What is being asked - Find the line below that contains "BUTTON: B3F -> TTP223". Transcribe it and every line after it exactly, adding nothing.

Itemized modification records
━━━━━━━━

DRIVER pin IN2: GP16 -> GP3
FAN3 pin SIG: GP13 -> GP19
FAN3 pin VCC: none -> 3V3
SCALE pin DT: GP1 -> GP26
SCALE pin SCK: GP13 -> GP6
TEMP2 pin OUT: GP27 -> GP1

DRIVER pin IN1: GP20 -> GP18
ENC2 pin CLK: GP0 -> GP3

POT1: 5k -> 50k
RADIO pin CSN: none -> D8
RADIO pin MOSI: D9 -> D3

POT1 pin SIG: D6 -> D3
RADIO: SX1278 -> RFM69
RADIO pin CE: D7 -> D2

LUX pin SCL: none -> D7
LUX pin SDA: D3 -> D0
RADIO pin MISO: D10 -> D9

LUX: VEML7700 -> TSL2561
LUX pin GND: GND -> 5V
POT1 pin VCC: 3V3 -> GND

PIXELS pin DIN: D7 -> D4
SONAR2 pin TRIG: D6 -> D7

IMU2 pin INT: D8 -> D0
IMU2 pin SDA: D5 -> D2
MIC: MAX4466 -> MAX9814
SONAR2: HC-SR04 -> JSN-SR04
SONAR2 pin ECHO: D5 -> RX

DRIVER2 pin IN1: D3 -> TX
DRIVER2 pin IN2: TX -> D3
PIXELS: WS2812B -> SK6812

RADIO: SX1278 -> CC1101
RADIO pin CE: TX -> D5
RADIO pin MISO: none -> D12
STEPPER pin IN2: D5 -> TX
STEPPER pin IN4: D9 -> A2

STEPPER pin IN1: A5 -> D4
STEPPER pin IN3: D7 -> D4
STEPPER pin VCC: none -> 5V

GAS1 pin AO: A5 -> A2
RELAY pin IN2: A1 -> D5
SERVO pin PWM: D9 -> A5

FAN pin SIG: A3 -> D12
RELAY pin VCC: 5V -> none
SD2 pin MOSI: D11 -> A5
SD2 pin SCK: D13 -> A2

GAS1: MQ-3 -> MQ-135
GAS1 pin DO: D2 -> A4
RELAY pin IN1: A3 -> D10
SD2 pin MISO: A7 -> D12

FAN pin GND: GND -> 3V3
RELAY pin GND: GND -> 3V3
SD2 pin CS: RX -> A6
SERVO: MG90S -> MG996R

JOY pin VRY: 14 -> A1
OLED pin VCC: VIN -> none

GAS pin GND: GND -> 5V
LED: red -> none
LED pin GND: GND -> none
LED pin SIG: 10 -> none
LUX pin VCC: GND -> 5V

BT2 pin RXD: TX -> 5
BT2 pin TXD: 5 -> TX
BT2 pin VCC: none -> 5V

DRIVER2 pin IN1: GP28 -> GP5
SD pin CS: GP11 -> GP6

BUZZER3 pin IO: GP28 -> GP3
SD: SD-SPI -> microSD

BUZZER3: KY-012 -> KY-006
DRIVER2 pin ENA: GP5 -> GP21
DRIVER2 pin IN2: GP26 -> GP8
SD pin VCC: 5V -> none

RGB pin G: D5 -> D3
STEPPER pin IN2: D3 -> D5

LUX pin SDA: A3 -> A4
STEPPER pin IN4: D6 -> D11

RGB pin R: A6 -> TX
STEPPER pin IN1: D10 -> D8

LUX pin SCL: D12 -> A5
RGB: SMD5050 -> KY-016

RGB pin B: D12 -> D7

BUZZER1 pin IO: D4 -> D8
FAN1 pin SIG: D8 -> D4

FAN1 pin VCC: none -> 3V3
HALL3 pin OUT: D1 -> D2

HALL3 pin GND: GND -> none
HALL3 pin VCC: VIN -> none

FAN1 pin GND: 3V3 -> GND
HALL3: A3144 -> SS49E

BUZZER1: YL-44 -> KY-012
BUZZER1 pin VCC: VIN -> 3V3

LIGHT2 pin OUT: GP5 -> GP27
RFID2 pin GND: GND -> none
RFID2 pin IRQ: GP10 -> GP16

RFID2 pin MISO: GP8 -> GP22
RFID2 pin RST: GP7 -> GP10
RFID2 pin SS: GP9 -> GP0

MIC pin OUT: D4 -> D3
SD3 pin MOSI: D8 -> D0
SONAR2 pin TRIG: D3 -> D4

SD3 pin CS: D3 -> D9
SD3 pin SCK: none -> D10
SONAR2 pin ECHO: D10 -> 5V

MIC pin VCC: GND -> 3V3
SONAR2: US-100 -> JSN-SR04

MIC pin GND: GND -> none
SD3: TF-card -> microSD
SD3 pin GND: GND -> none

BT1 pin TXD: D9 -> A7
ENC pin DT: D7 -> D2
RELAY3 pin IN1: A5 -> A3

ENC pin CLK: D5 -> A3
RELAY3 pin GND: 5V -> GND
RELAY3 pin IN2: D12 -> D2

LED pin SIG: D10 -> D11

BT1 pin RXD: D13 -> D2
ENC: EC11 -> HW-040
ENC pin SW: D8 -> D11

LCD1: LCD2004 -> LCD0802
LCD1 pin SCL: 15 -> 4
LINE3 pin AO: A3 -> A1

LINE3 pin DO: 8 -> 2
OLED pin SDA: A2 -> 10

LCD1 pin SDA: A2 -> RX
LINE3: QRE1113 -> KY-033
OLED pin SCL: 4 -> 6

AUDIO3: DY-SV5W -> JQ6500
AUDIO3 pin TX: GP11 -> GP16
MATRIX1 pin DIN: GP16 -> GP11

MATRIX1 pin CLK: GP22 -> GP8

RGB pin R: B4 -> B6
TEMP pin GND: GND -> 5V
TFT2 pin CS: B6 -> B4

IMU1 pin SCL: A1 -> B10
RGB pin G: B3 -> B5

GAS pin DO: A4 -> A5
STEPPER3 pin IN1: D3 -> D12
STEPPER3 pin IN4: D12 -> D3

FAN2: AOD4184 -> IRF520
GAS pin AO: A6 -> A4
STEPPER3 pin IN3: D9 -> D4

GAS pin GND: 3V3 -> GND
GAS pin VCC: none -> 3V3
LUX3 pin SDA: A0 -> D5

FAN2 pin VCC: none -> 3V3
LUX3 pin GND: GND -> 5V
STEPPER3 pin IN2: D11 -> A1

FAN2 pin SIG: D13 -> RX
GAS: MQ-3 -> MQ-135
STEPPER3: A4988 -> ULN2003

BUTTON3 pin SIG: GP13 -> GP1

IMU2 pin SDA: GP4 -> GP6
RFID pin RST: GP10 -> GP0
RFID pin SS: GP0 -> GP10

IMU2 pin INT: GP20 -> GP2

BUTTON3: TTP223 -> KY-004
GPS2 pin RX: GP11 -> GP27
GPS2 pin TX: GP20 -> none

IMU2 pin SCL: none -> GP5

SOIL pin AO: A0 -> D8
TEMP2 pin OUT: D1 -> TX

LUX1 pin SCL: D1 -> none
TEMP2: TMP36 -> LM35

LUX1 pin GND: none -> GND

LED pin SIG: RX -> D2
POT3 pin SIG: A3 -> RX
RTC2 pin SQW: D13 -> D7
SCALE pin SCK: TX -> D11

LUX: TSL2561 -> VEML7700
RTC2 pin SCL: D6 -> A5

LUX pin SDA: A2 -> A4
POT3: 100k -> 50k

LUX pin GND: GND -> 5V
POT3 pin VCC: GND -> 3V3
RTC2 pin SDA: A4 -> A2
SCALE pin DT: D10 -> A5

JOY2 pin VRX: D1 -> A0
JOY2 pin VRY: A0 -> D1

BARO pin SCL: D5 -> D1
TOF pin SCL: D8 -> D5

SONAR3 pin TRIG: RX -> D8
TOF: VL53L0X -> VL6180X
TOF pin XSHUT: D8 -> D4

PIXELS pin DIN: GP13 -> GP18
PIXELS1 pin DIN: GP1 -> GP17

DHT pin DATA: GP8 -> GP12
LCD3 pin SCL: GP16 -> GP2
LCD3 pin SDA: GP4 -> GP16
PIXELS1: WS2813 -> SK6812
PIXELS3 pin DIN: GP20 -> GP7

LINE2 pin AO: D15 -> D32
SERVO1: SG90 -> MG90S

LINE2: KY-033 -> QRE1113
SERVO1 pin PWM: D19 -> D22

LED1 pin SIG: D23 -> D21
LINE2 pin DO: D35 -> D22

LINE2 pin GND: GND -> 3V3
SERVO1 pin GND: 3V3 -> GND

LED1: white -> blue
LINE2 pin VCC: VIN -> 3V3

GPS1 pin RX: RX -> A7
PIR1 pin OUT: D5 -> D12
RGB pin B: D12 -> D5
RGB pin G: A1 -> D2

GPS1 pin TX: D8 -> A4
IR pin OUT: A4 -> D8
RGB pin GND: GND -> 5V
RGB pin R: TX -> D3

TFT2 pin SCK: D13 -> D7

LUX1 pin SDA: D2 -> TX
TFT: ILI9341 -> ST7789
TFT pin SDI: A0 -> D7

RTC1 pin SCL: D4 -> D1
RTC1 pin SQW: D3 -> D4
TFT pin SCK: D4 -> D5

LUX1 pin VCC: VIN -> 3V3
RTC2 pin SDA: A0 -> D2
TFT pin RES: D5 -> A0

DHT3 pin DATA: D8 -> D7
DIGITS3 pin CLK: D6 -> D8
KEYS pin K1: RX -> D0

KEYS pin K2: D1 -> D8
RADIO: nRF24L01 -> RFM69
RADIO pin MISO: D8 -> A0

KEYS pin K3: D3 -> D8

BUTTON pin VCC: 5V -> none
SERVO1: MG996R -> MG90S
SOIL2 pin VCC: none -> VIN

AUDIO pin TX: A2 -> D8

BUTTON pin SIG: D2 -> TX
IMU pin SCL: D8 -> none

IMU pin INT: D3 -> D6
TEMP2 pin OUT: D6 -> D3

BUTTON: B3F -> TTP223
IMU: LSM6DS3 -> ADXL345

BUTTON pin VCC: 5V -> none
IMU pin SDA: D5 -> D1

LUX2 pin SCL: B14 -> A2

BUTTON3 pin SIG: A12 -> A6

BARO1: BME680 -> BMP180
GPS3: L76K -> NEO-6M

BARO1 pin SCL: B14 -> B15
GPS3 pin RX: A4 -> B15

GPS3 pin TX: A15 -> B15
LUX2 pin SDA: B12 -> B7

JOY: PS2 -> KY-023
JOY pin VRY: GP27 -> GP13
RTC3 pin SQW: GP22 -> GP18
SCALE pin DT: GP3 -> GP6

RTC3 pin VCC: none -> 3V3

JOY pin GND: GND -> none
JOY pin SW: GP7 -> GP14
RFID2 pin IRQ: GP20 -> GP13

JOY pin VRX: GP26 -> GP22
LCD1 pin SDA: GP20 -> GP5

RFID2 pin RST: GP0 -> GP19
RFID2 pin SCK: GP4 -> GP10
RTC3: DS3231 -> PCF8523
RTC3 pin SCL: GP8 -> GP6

━━━━━━━━

Answer for this exercise -
BUTTON: B3F -> TTP223
IMU: LSM6DS3 -> ADXL345

BUTTON pin VCC: 5V -> none
IMU pin SDA: D5 -> D1

LUX2 pin SCL: B14 -> A2

BUTTON3 pin SIG: A12 -> A6

BARO1: BME680 -> BMP180
GPS3: L76K -> NEO-6M

BARO1 pin SCL: B14 -> B15
GPS3 pin RX: A4 -> B15

GPS3 pin TX: A15 -> B15
LUX2 pin SDA: B12 -> B7

JOY: PS2 -> KY-023
JOY pin VRY: GP27 -> GP13
RTC3 pin SQW: GP22 -> GP18
SCALE pin DT: GP3 -> GP6

RTC3 pin VCC: none -> 3V3

JOY pin GND: GND -> none
JOY pin SW: GP7 -> GP14
RFID2 pin IRQ: GP20 -> GP13

JOY pin VRX: GP26 -> GP22
LCD1 pin SDA: GP20 -> GP5

RFID2 pin RST: GP0 -> GP19
RFID2 pin SCK: GP4 -> GP10
RTC3: DS3231 -> PCF8523
RTC3 pin SCL: GP8 -> GP6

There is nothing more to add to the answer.